Below is a listing to write out in full, exactly as given, without its pictures.

(RECORDED DATA):
--*--

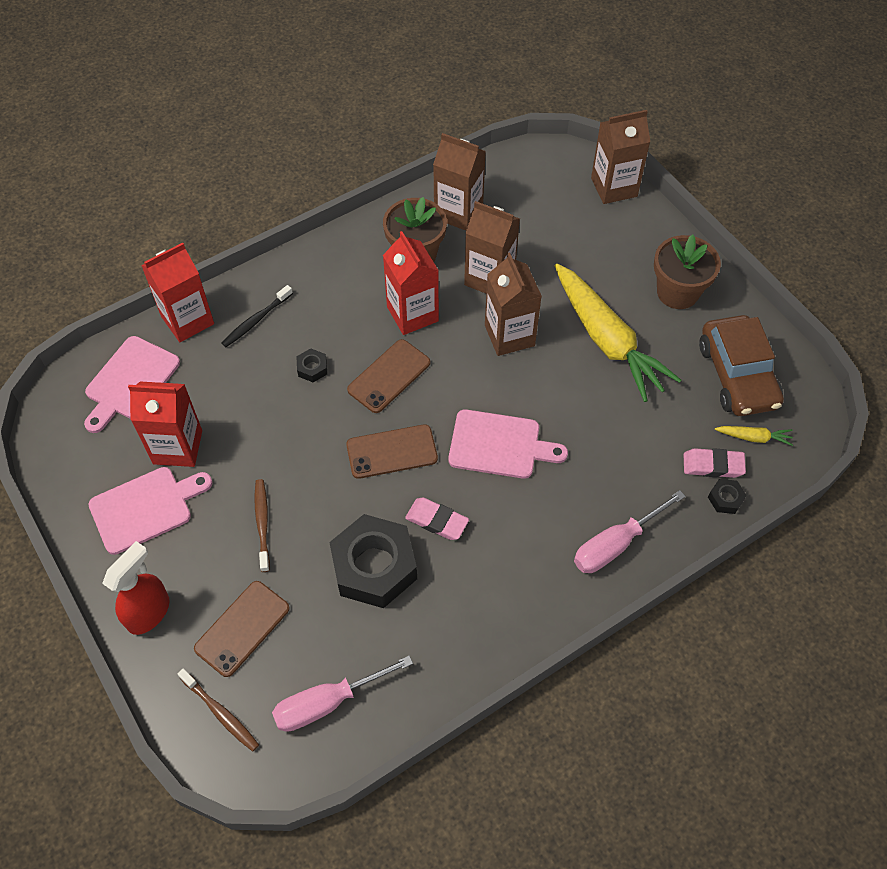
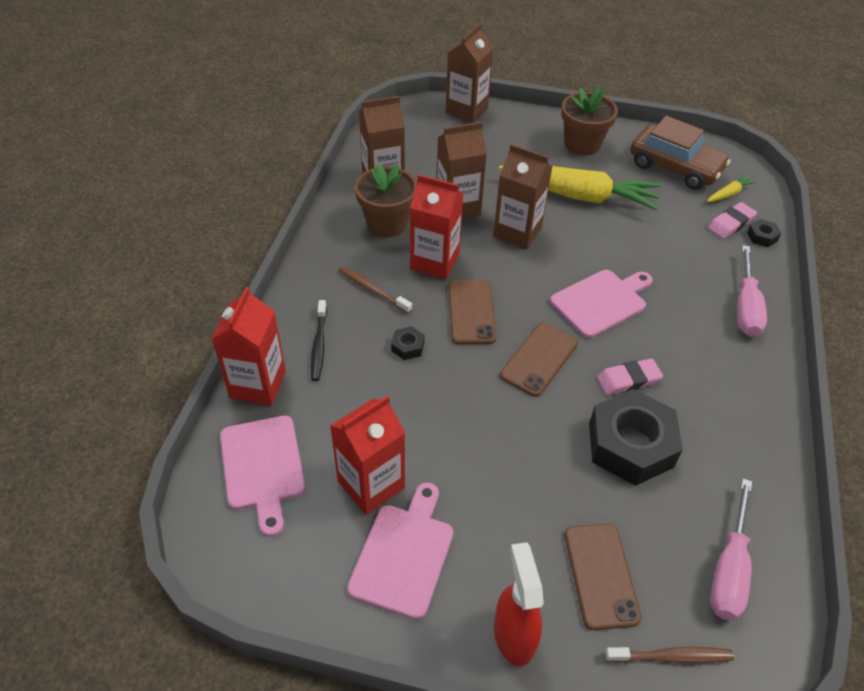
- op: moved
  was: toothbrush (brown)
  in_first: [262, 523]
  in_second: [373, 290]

--*--

(RESPONSE TO THIS EXERCISE):
- op: moved
  was: toothbrush (brown)
  in_first: [262, 523]
  in_second: [373, 290]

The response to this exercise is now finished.